Exercise:
Retype the data below exactly, skipping pictures.

Available data:
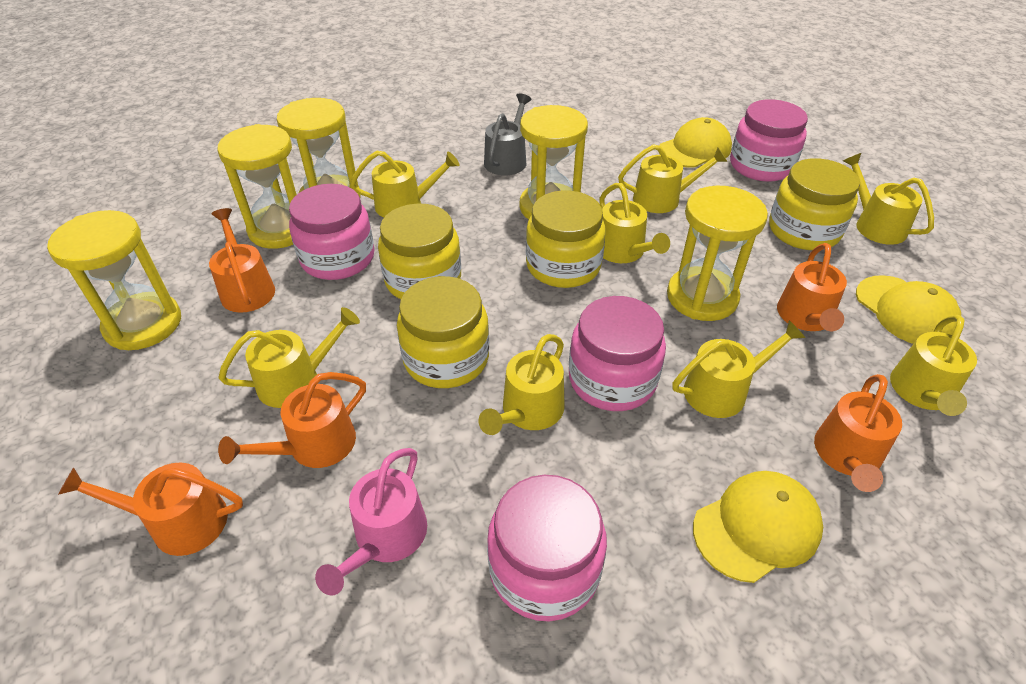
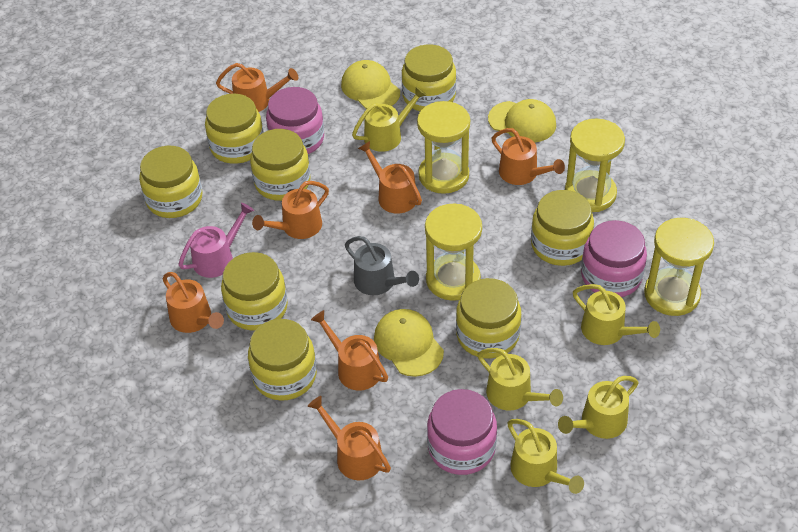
orange watering can: 5 -> 7
pink jar: 4 -> 3
yellow hourglass: 5 -> 4
yellow jar: 4 -> 8
yellow watering can: 8 -> 5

Response:
orange watering can: 5 -> 7
pink jar: 4 -> 3
yellow hourglass: 5 -> 4
yellow jar: 4 -> 8
yellow watering can: 8 -> 5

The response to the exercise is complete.